*EXERCISE GOAL*: Set down exactly, with nothing added, the lines from the one containing "brown nut: 5 -> 8" through the end of the entries.

━━ EXERCISE INPUT

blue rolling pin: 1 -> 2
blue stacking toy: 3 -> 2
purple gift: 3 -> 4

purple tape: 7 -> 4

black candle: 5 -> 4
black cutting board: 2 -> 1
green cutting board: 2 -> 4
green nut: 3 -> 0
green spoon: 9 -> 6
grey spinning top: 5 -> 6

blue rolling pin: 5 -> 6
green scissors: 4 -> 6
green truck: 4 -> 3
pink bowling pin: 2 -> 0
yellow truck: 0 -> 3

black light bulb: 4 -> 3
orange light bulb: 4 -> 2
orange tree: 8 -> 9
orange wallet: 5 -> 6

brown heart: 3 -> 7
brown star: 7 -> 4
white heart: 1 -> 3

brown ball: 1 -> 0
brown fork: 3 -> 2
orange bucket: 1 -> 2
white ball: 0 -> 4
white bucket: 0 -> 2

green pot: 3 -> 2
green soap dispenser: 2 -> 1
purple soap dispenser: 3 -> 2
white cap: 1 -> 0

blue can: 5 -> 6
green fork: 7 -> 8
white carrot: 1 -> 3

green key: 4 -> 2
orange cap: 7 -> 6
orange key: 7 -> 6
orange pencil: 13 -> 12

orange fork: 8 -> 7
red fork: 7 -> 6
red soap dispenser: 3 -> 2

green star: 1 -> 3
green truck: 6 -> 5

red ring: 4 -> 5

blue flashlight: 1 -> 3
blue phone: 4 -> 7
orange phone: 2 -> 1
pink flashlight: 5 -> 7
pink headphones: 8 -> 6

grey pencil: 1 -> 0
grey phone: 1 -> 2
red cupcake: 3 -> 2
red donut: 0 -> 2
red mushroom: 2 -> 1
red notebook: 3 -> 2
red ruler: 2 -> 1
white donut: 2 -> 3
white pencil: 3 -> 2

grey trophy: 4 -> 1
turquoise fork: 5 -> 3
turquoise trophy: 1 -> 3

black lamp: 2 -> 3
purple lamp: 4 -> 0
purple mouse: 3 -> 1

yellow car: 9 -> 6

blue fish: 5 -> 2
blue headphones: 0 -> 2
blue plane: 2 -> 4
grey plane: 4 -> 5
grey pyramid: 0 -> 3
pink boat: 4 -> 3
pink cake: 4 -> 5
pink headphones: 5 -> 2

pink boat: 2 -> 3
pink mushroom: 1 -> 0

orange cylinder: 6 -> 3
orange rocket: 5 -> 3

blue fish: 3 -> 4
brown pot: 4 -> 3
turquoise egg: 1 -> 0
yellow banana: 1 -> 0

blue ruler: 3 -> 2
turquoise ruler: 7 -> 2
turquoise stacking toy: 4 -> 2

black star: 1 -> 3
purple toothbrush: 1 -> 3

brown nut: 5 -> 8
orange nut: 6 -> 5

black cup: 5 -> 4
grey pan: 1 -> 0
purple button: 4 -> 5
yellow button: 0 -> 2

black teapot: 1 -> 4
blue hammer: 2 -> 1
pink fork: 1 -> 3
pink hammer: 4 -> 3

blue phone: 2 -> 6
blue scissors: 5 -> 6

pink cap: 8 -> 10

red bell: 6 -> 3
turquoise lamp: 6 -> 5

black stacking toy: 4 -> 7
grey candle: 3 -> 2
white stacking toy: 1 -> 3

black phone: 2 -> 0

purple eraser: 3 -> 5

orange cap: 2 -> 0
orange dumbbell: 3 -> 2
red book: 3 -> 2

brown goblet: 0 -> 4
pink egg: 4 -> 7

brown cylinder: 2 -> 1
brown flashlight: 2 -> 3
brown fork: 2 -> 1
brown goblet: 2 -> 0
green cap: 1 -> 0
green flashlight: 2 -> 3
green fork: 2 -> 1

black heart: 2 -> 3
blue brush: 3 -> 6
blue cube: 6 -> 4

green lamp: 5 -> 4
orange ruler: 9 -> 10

━━━━

*SOLUTION FOR THIS EXERCISE*:
brown nut: 5 -> 8
orange nut: 6 -> 5

black cup: 5 -> 4
grey pan: 1 -> 0
purple button: 4 -> 5
yellow button: 0 -> 2

black teapot: 1 -> 4
blue hammer: 2 -> 1
pink fork: 1 -> 3
pink hammer: 4 -> 3

blue phone: 2 -> 6
blue scissors: 5 -> 6

pink cap: 8 -> 10

red bell: 6 -> 3
turquoise lamp: 6 -> 5

black stacking toy: 4 -> 7
grey candle: 3 -> 2
white stacking toy: 1 -> 3

black phone: 2 -> 0

purple eraser: 3 -> 5

orange cap: 2 -> 0
orange dumbbell: 3 -> 2
red book: 3 -> 2

brown goblet: 0 -> 4
pink egg: 4 -> 7

brown cylinder: 2 -> 1
brown flashlight: 2 -> 3
brown fork: 2 -> 1
brown goblet: 2 -> 0
green cap: 1 -> 0
green flashlight: 2 -> 3
green fork: 2 -> 1

black heart: 2 -> 3
blue brush: 3 -> 6
blue cube: 6 -> 4

green lamp: 5 -> 4
orange ruler: 9 -> 10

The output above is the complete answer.